→ **WORK ORDER**
Your job is to give again, exactly and with no additions, the lines in the records below from the one with "camera: 60 degrees left, 5 degrees up" through the one with "camera: 155 degrees right, 0 degrees up", both included. Omit the pictures.

→ **WORKING DATA**
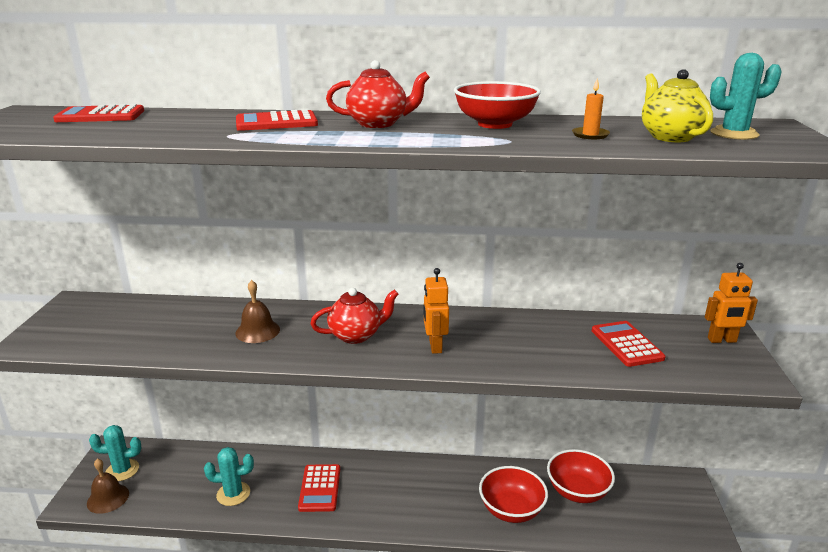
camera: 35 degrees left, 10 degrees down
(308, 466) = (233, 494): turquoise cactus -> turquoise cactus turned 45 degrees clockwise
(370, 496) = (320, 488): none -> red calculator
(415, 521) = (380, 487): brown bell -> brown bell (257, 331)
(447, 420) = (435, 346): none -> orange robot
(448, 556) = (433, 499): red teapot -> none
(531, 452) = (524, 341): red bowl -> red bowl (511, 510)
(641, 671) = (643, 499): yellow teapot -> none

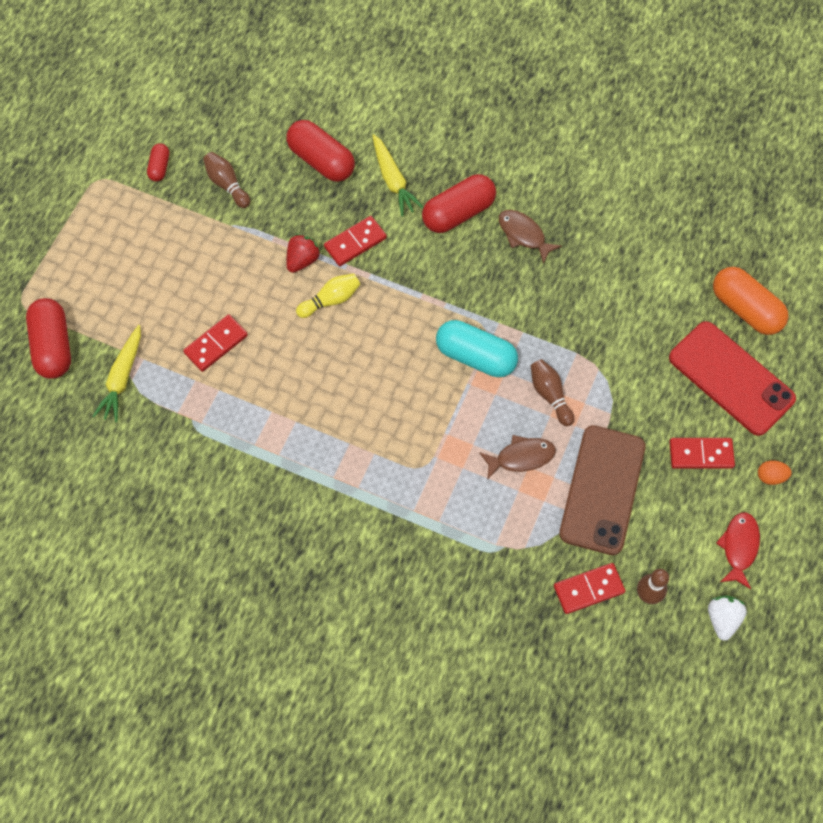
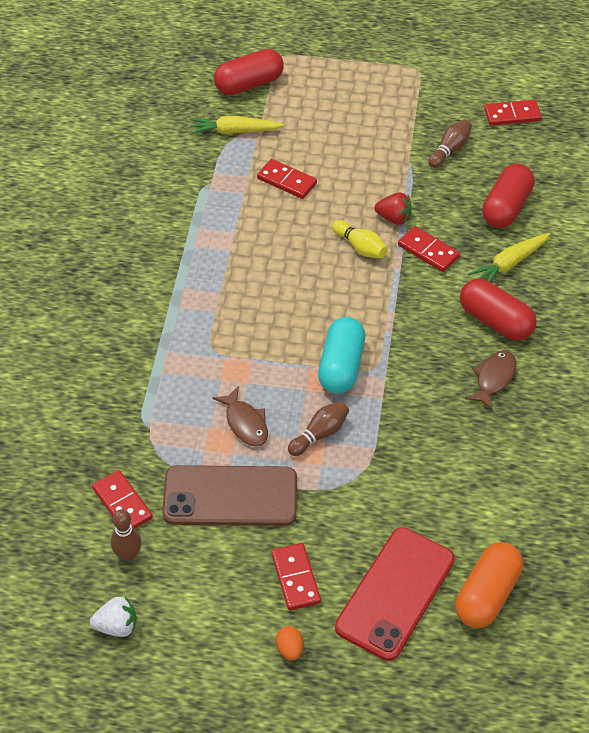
camera: 75 degrees right, 15 degrees down
(159, 167) = (447, 103): red capsule -> none
(199, 116) = (512, 115): none -> red domino
(739, 547) = (200, 630): red fish -> none

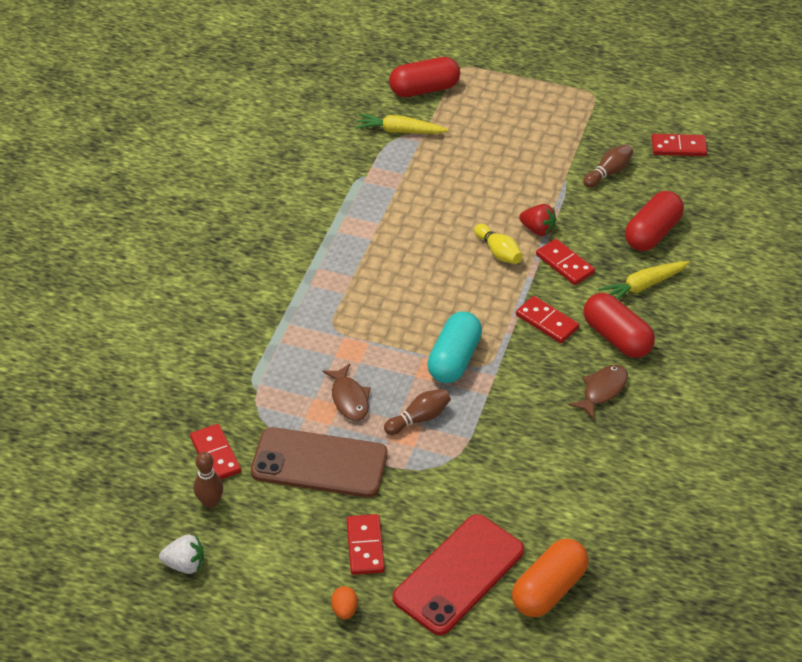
camera: 10 degrees right, 5 degrees down
(286, 181) = (440, 182): red domino -> red domino (546, 322)

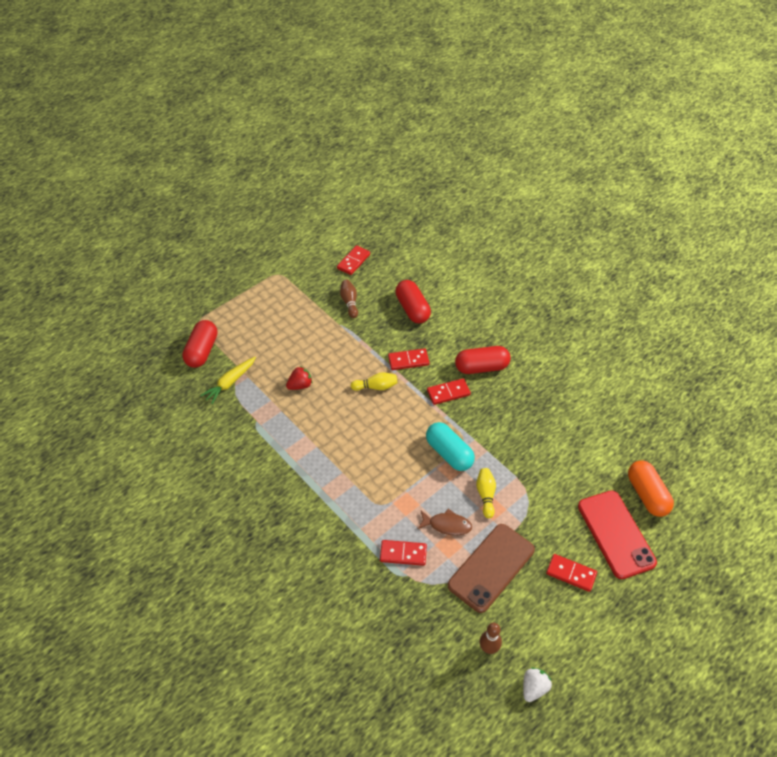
camera: 60 degrees left, 5 degrees up
(215, 455) = (450, 626): red domino -> red domino (403, 553)
(344, 610) = (614, 608): orange egg -> none
(419, 418) = (486, 495): brown bowling pin -> yellow bowling pin
(538, 230) = (371, 358): red strawberry -> red strawberry (300, 385)
(602, 390) = (517, 395): brown fish -> none
(643, 286) = (450, 335): yellow carrot -> none

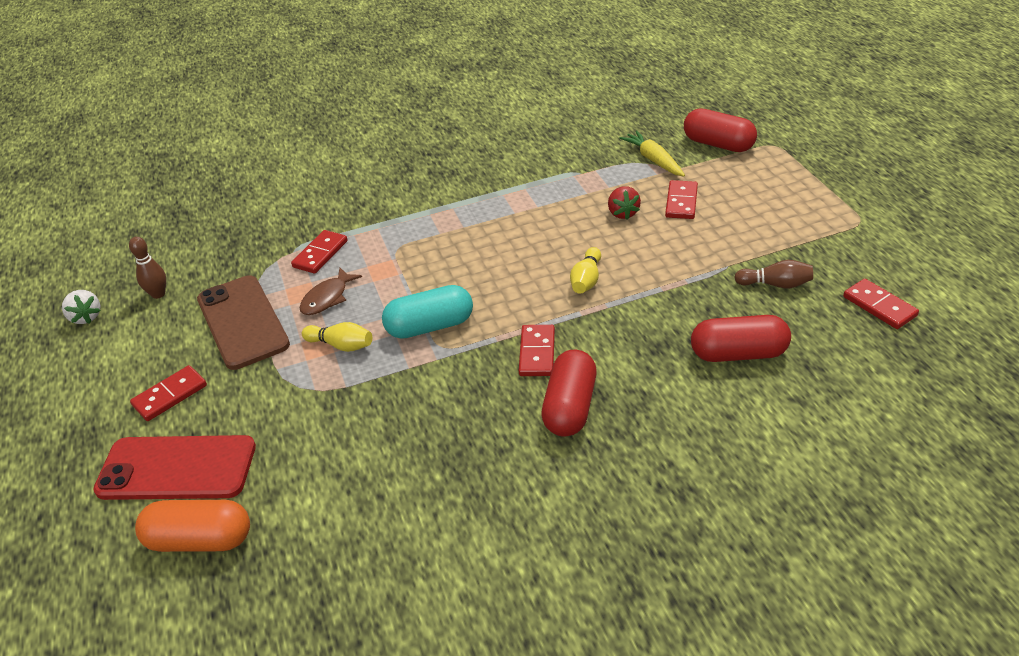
camera: 115 degrees right, 10 degrees down
(408, 360) = (623, 323): red domino -> red domino (681, 202)

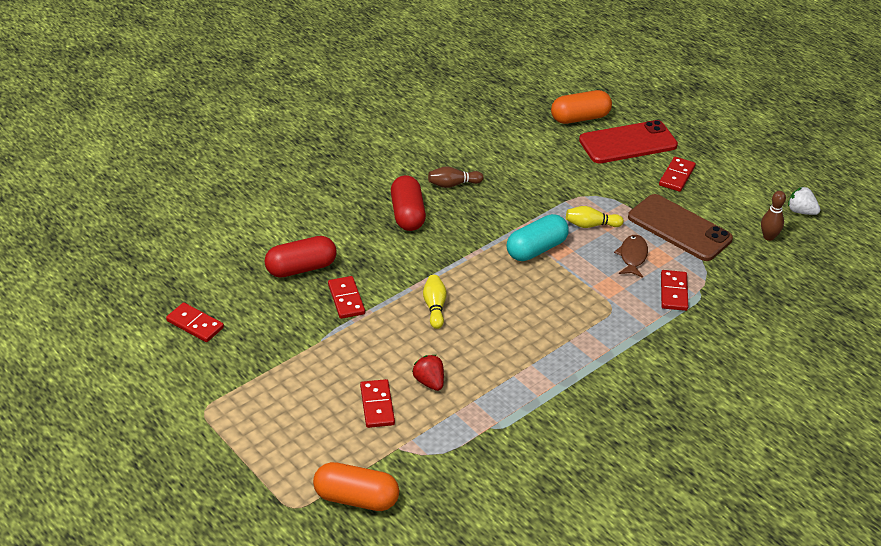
camera: 155 degrees right, 0 degrees up
(537, 353) = (446, 244): red domino -> red domino (346, 299)
(653, 160) = (421, 460): yellow carrot -> none
(718, 144) = (356, 498): red capsule -> orange capsule
(775, 284) = (278, 330): brown bowling pin -> brown bowling pin (453, 184)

→ **RESPONSE TO THIS EXERCISE**
camera: 60 degrees left, 5 degrees up
(215, 455) = (450, 626): red domino -> red domino (403, 553)
(344, 610) = (614, 608): orange egg -> none
(419, 418) = (486, 495): brown bowling pin -> yellow bowling pin
(538, 230) = (371, 358): red strawberry -> red strawberry (300, 385)
(602, 390) = (517, 395): brown fish -> none
(643, 286) = (450, 335): yellow carrot -> none

camera: 115 degrees right, 10 degrees down
(408, 360) = (623, 323): red domino -> red domino (681, 202)

camera: 155 degrees right, 0 degrees up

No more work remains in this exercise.